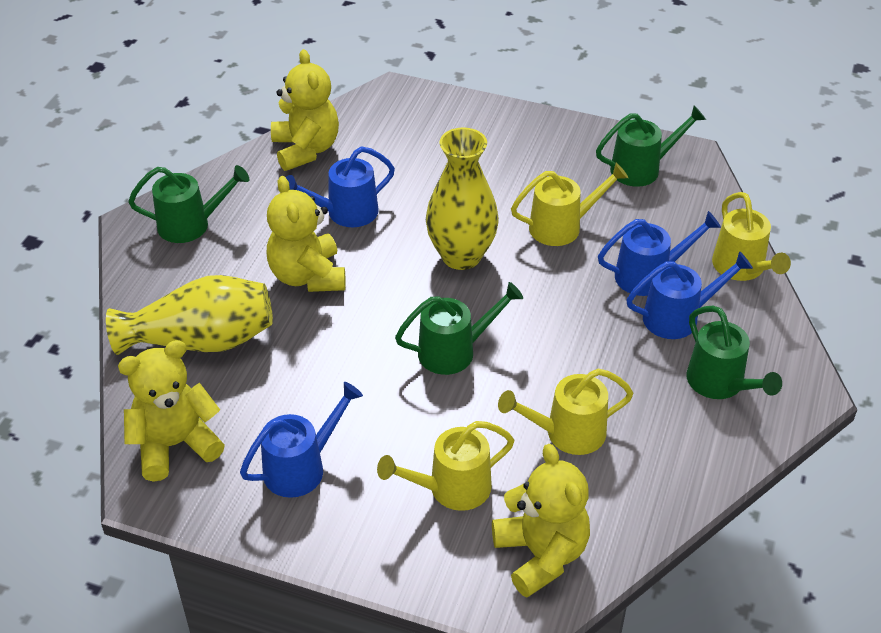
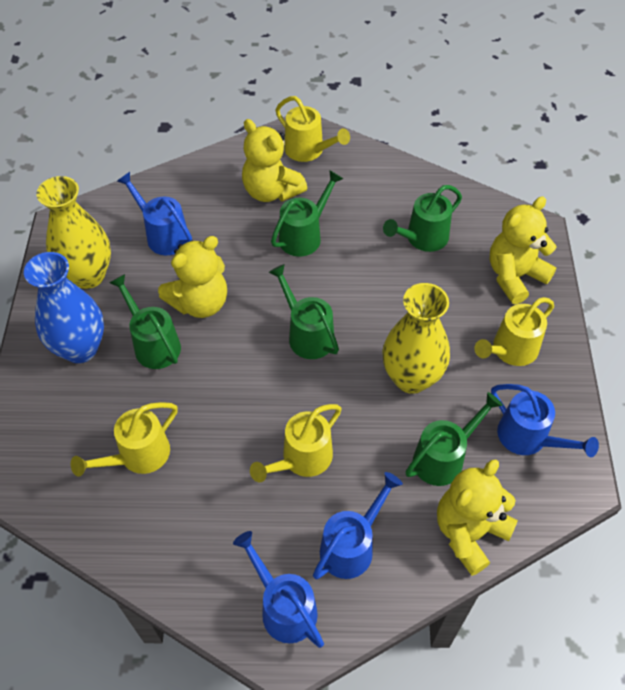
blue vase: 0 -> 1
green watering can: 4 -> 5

---

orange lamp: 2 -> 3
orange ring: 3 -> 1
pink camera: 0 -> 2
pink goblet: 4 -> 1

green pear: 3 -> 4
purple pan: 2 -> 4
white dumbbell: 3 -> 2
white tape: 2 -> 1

---

INSTRUCTIONS FOR THE TASK: Reproduce only the lines above, starting at the line with "orange ring: 3 -> 1" and ending at the line with "white tape: 2 -> 1", exactly as written.

TASK RESPONSE:
orange ring: 3 -> 1
pink camera: 0 -> 2
pink goblet: 4 -> 1

green pear: 3 -> 4
purple pan: 2 -> 4
white dumbbell: 3 -> 2
white tape: 2 -> 1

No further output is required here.